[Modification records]

============

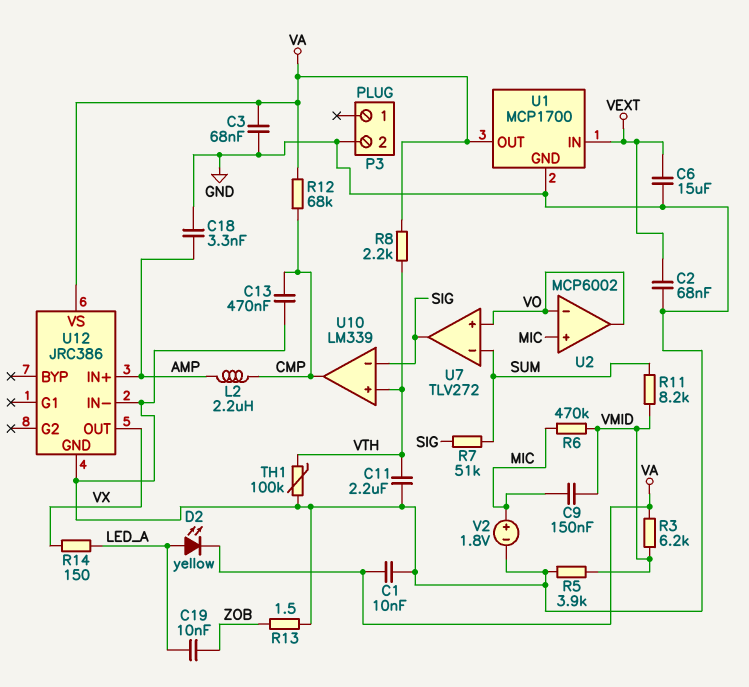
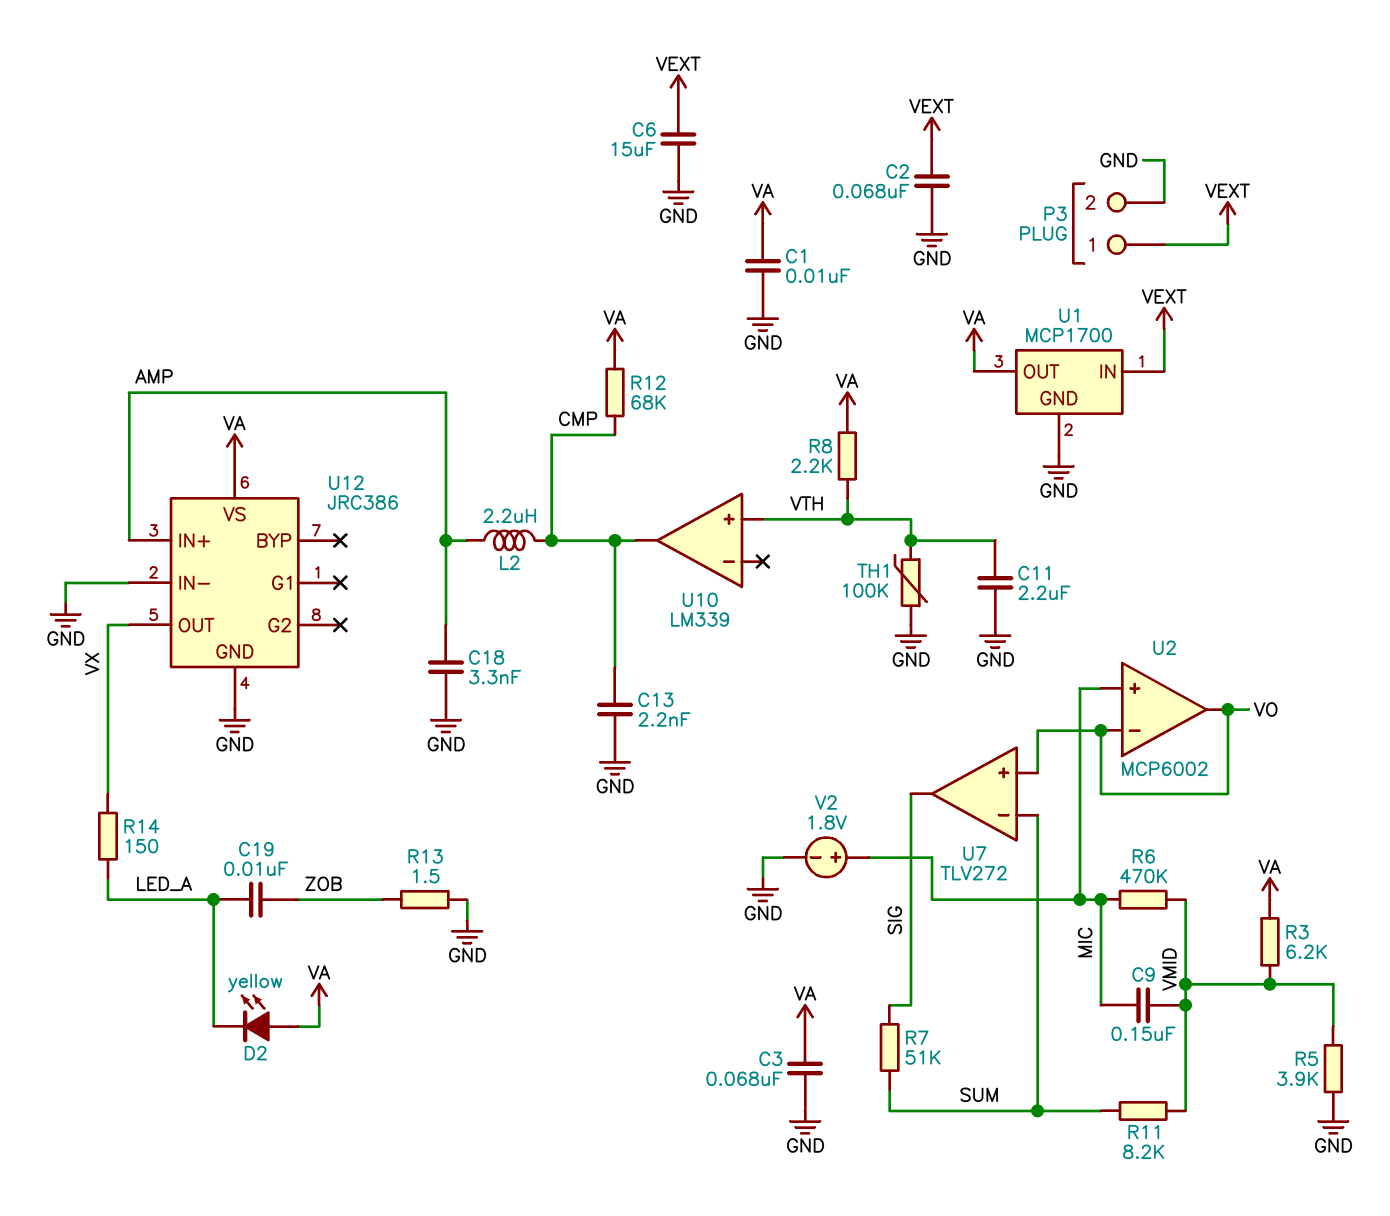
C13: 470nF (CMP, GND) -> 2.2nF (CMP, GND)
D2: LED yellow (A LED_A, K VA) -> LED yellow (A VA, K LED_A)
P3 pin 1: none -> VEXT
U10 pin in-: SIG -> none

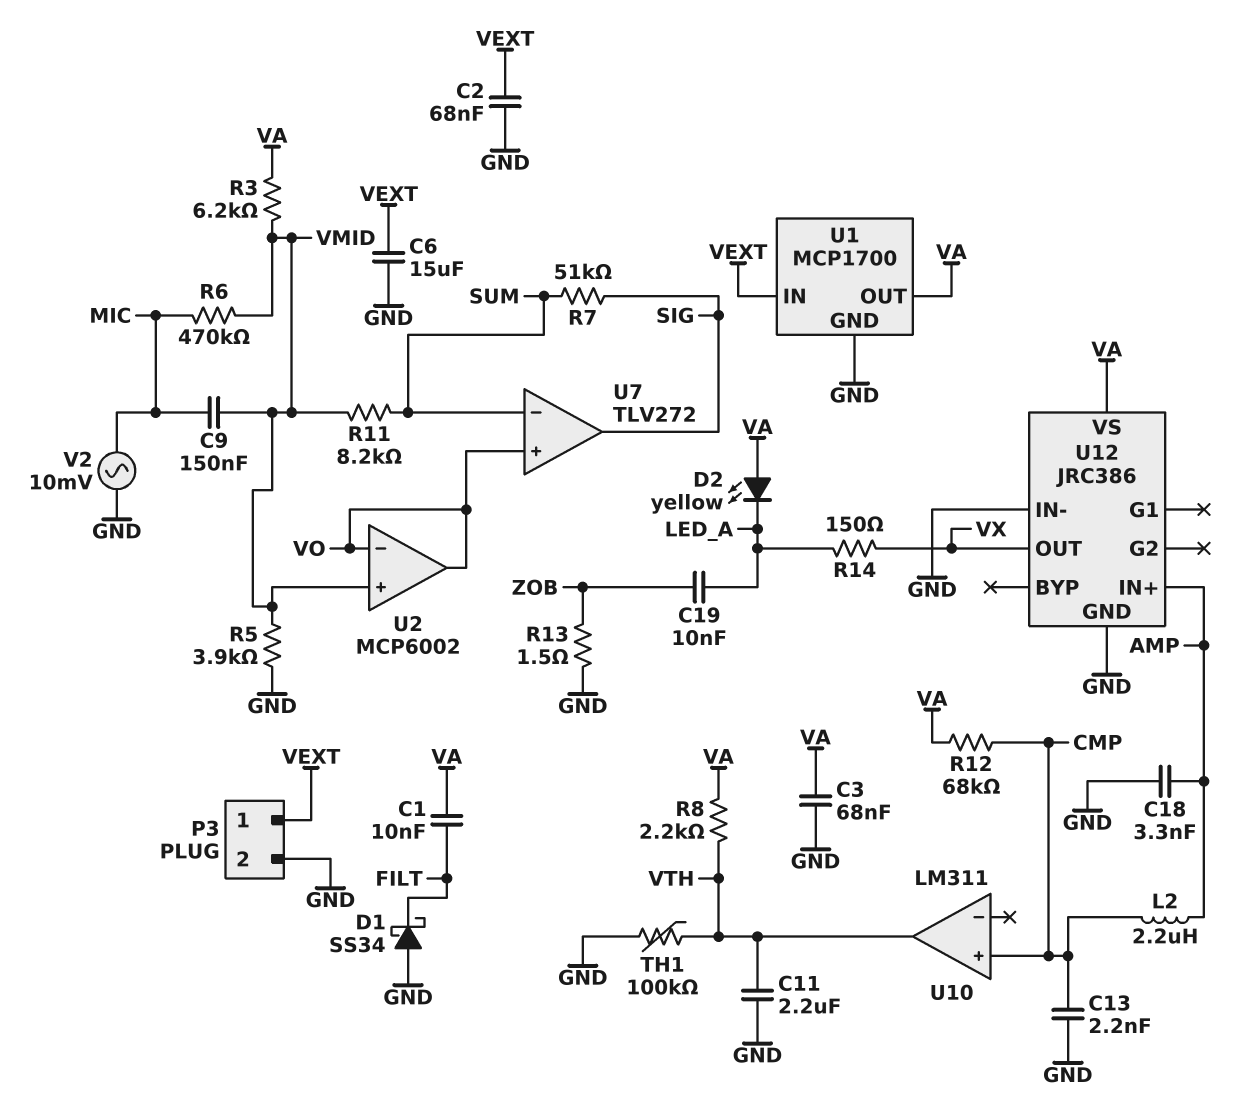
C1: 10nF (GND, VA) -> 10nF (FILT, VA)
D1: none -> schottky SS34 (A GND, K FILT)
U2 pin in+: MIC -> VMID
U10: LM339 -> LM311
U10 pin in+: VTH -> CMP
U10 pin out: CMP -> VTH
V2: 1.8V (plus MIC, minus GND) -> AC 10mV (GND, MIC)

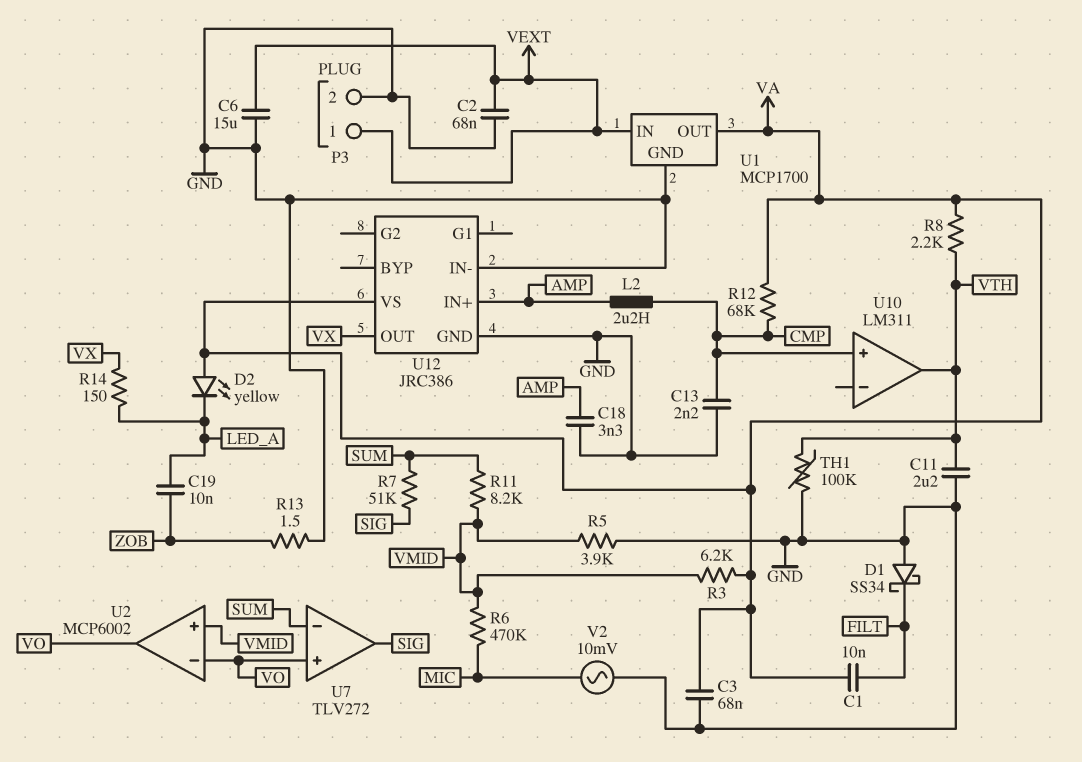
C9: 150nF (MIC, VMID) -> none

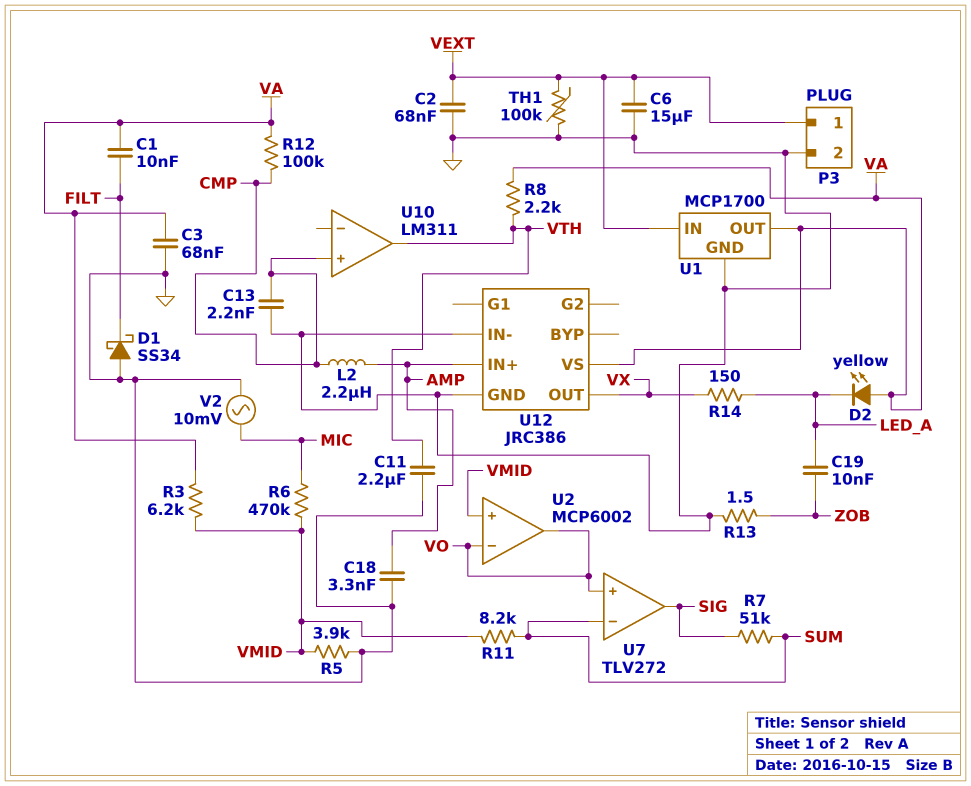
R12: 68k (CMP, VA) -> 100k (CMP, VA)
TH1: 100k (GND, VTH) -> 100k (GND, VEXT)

============

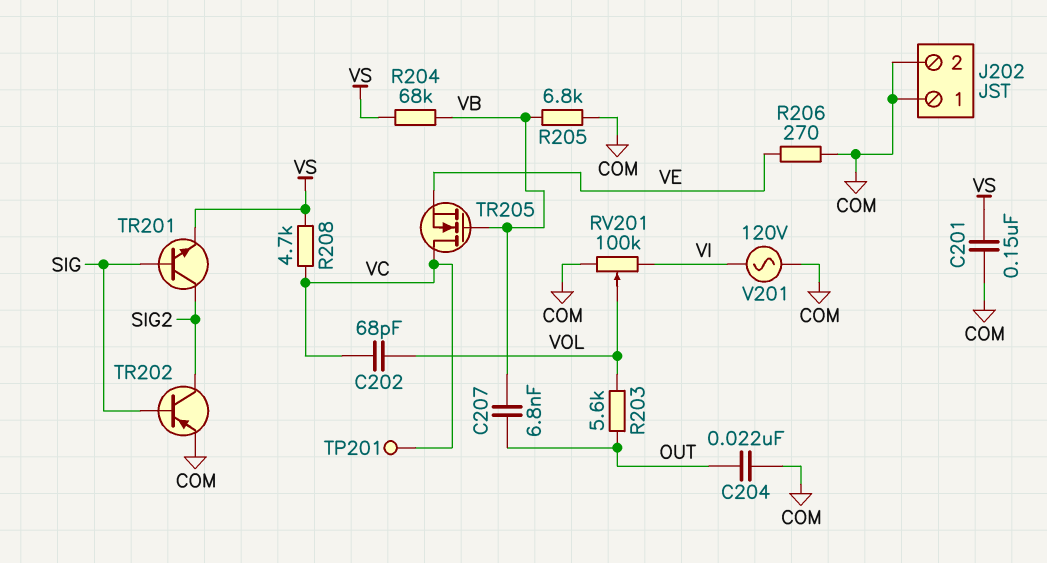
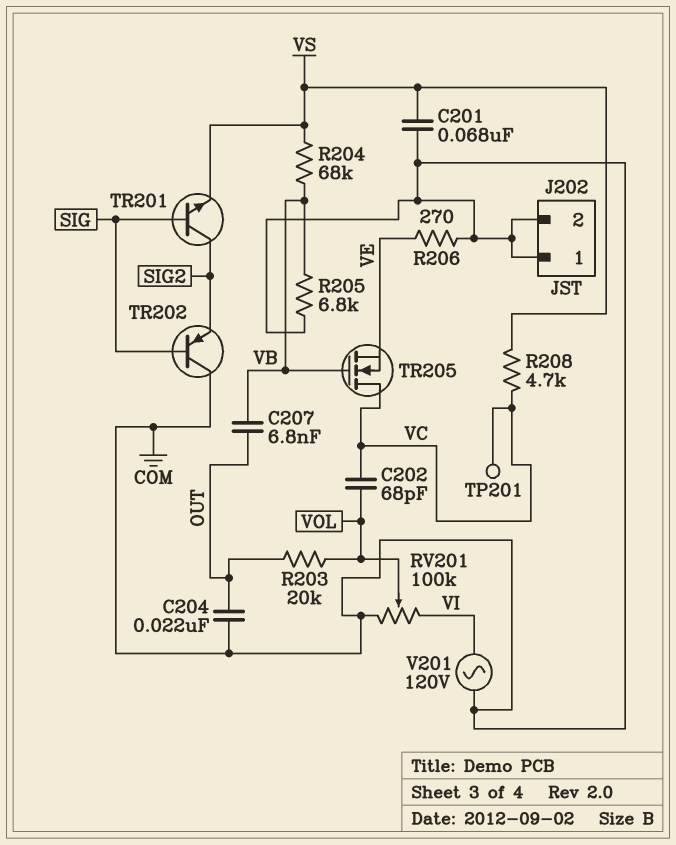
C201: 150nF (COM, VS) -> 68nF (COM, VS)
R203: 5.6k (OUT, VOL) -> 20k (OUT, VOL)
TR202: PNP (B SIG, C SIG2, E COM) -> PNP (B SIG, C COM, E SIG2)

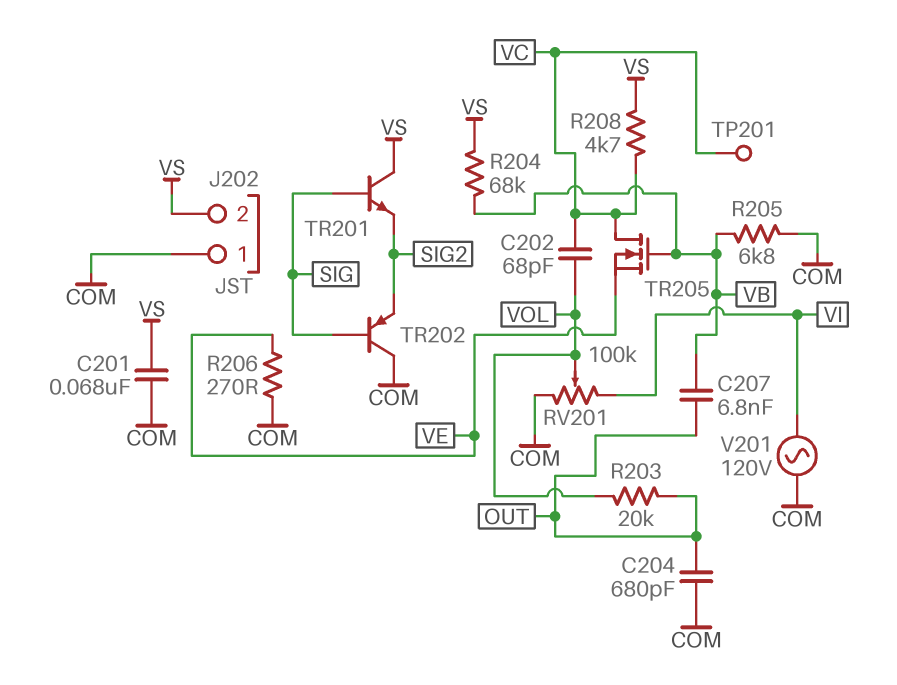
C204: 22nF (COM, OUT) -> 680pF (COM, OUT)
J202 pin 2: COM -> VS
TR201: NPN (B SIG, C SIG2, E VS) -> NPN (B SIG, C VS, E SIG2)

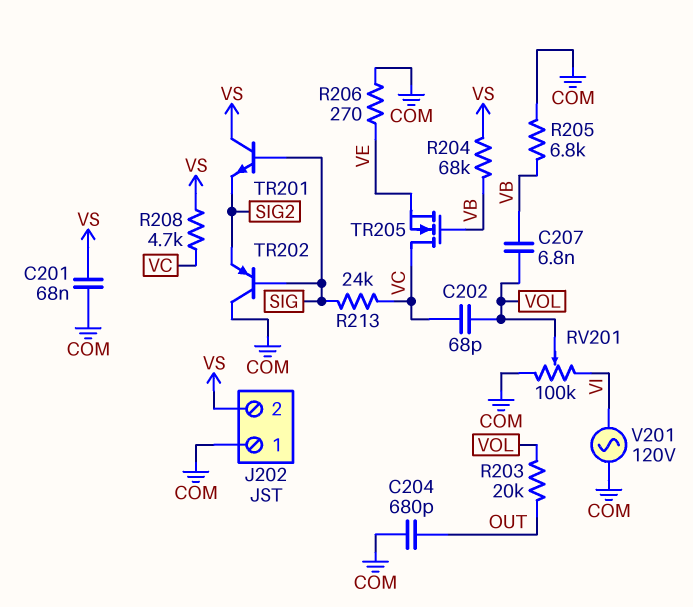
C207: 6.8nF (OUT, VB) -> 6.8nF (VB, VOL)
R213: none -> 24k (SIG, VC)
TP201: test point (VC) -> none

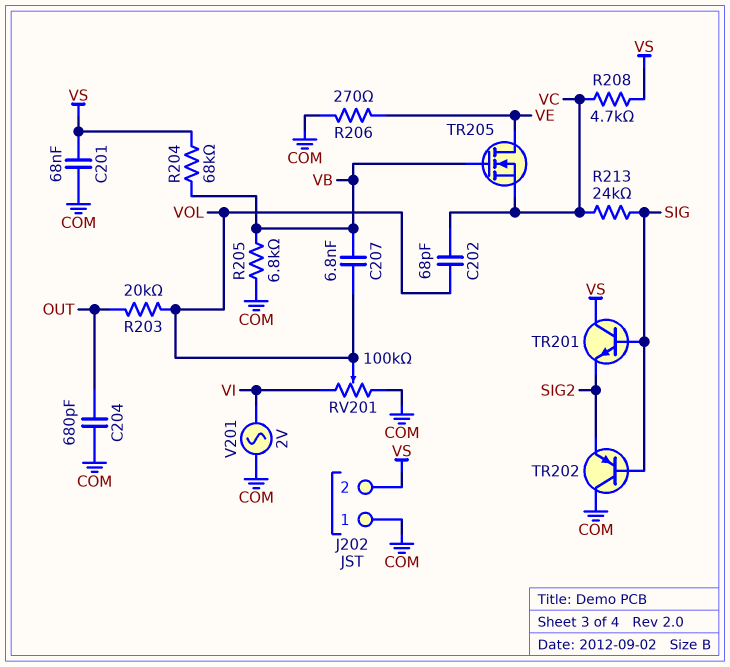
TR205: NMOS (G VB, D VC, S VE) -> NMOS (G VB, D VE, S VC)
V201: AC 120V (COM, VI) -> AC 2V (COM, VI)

============

Your assignment: Search the entries for "none" and copy each matching line.

The completed task:
P3 pin 1: none -> VEXT
U10 pin in-: SIG -> none
D1: none -> schottky SS34 (A GND, K FILT)
C9: 150nF (MIC, VMID) -> none
R213: none -> 24k (SIG, VC)
TP201: test point (VC) -> none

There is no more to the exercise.